(Data supplied)
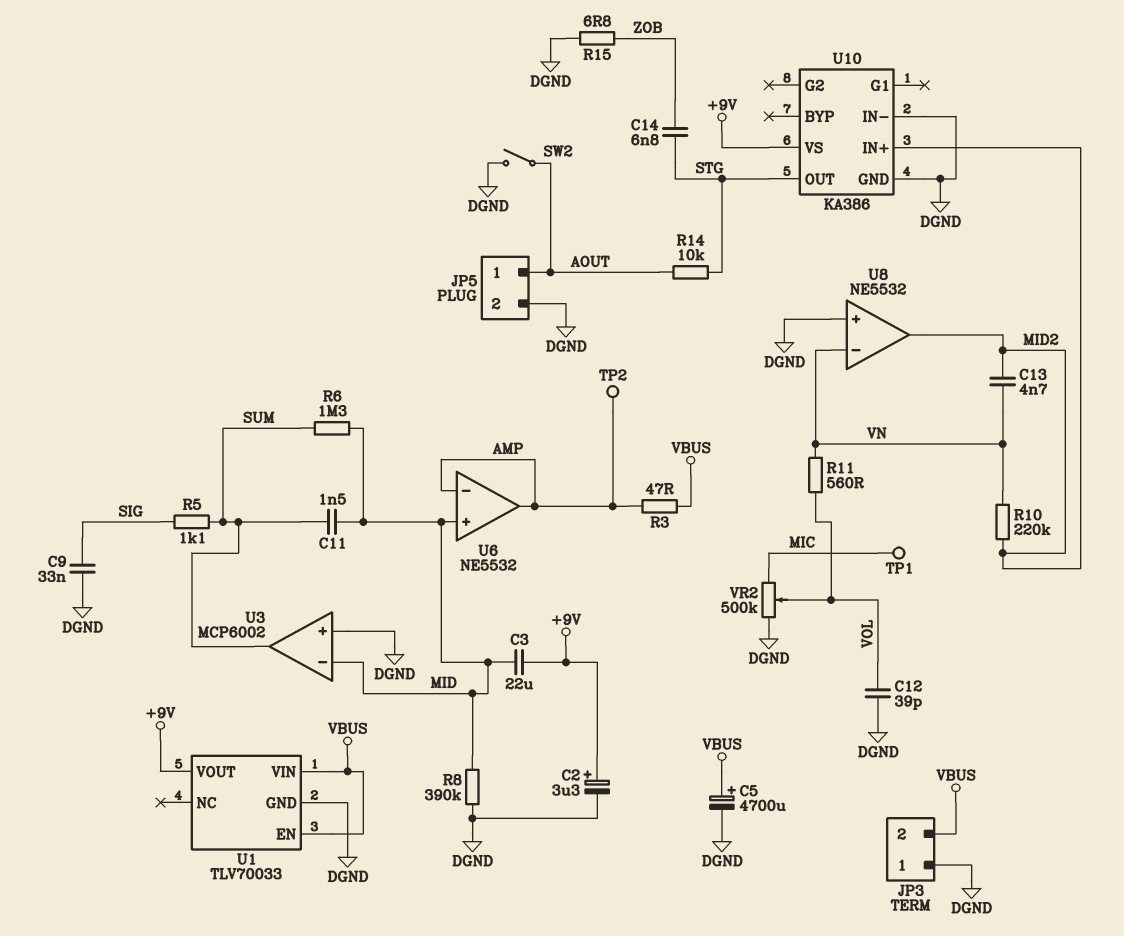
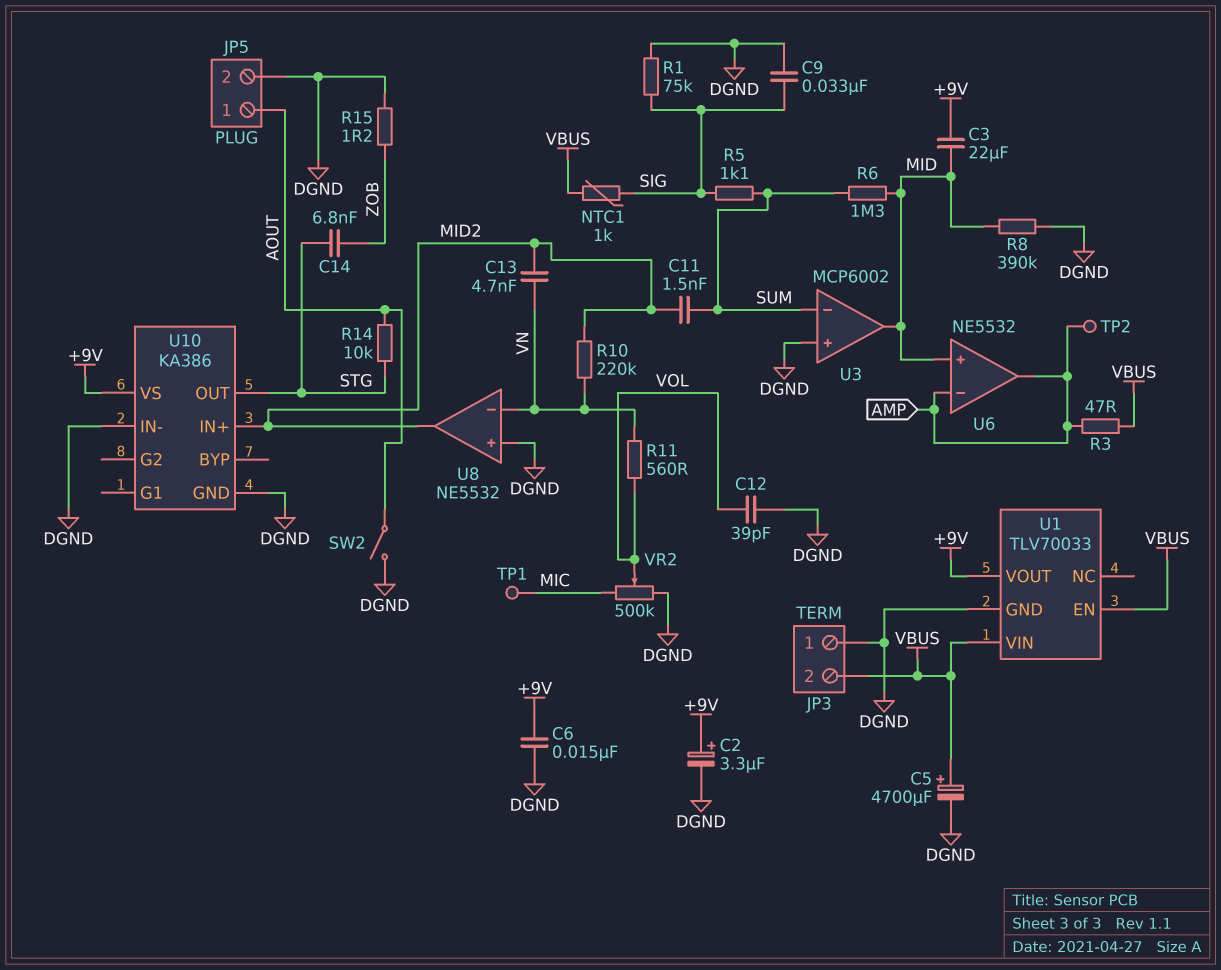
C6: none -> 15nF (+9V, DGND)
C11: 1.5nF (MID, SUM) -> 1.5nF (MID2, SUM)
NTC1: none -> 1k (SIG, VBUS)
R1: none -> 75k (DGND, SIG)
R15: 6.8 (DGND, ZOB) -> 1.2 (DGND, ZOB)
U3 pin in-: MID -> SUM
U3 pin out: SUM -> MID

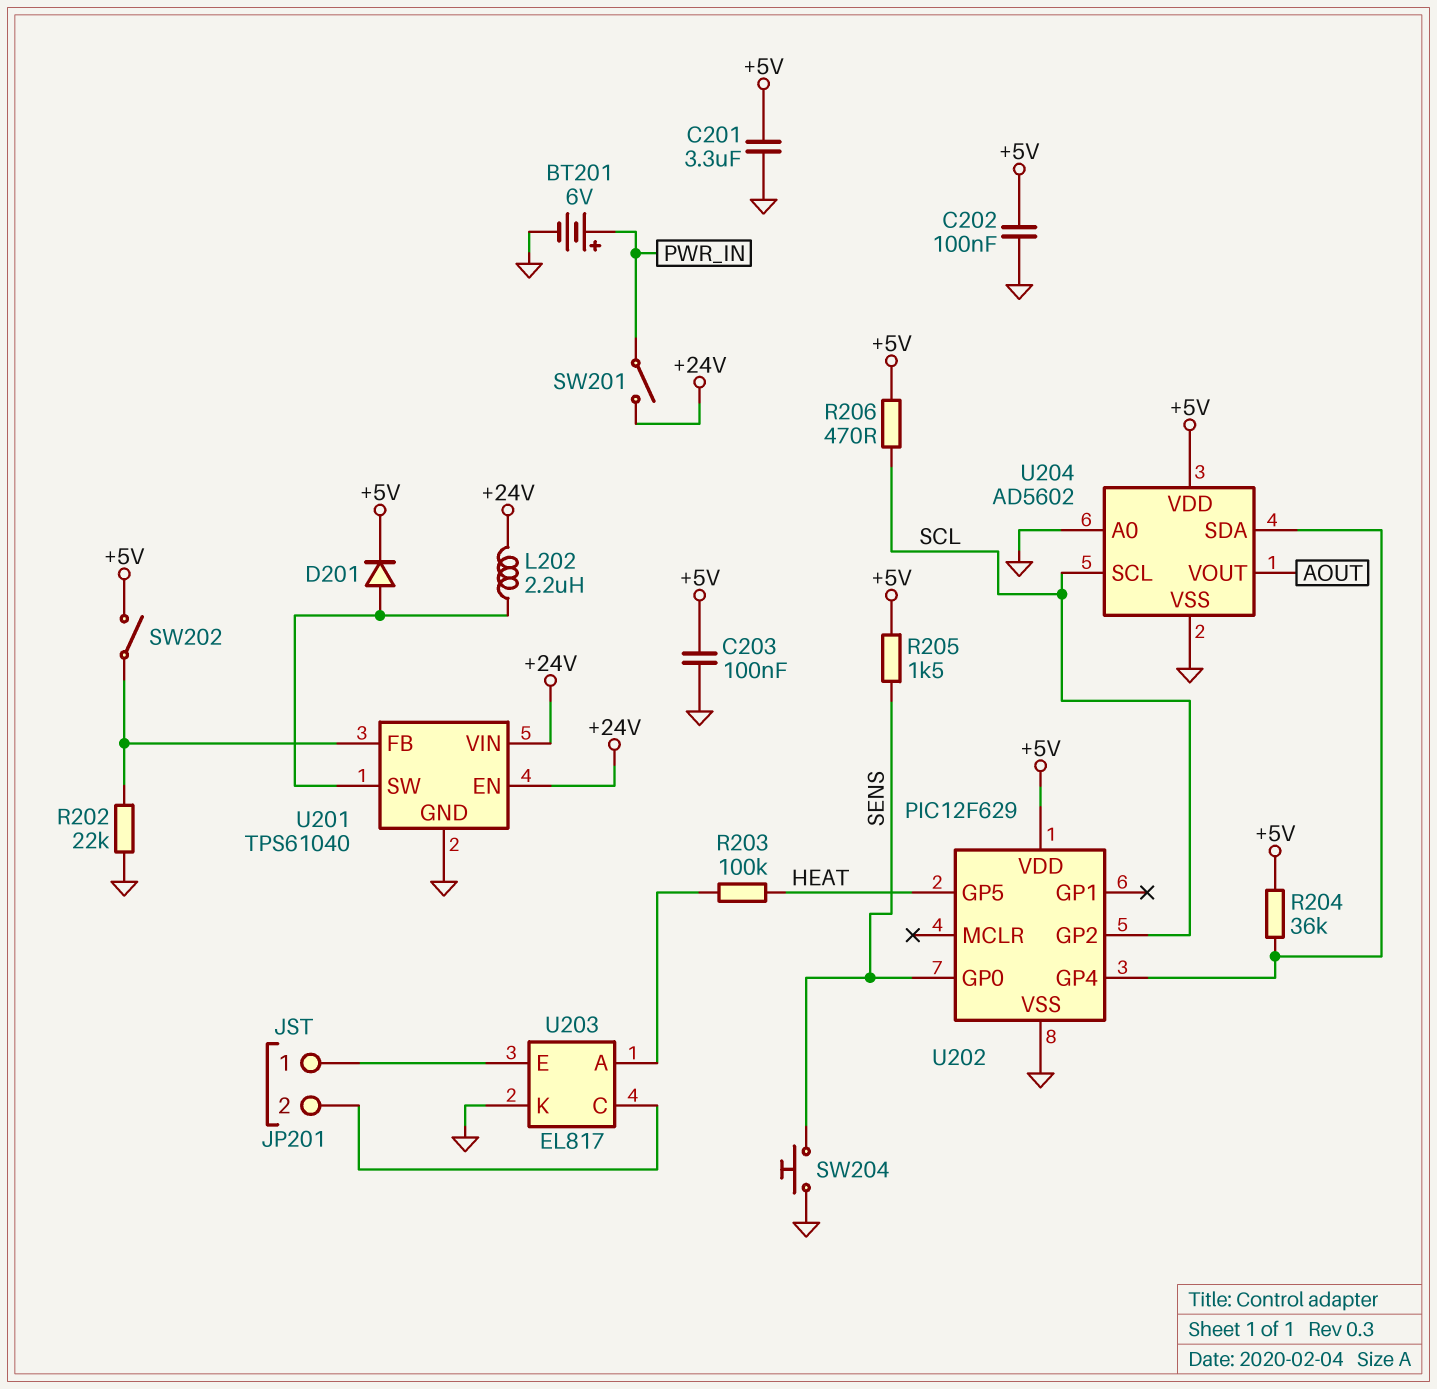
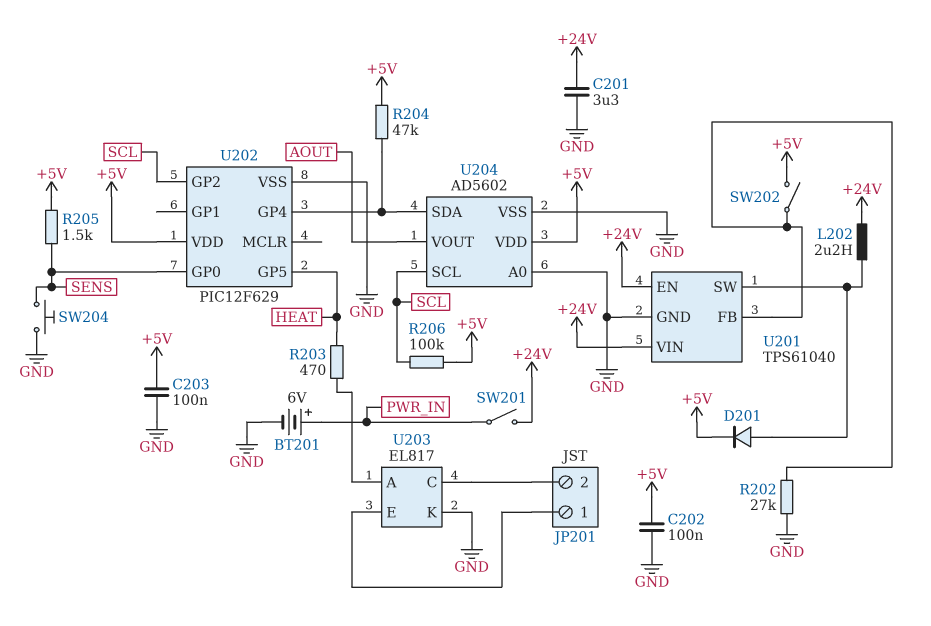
C201: 3.3uF (+5V, GND) -> 3.3uF (+24V, GND)
R202: 22k (GND, U201/FB) -> 27k (GND, U201/FB)
R203: 100k (HEAT, U203/A) -> 470 (HEAT, U203/A)
R204: 36k (+5V, U202/GP4) -> 47k (+5V, U202/GP4)
R206: 470 (+5V, SCL) -> 100k (+5V, SCL)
(End Data supplied)
◆ **Task details**:
Write out all the entries word for word, but drop the pictures.

◆ **Result**:
C6: none -> 15nF (+9V, DGND)
C11: 1.5nF (MID, SUM) -> 1.5nF (MID2, SUM)
NTC1: none -> 1k (SIG, VBUS)
R1: none -> 75k (DGND, SIG)
R15: 6.8 (DGND, ZOB) -> 1.2 (DGND, ZOB)
U3 pin in-: MID -> SUM
U3 pin out: SUM -> MID

C201: 3.3uF (+5V, GND) -> 3.3uF (+24V, GND)
R202: 22k (GND, U201/FB) -> 27k (GND, U201/FB)
R203: 100k (HEAT, U203/A) -> 470 (HEAT, U203/A)
R204: 36k (+5V, U202/GP4) -> 47k (+5V, U202/GP4)
R206: 470 (+5V, SCL) -> 100k (+5V, SCL)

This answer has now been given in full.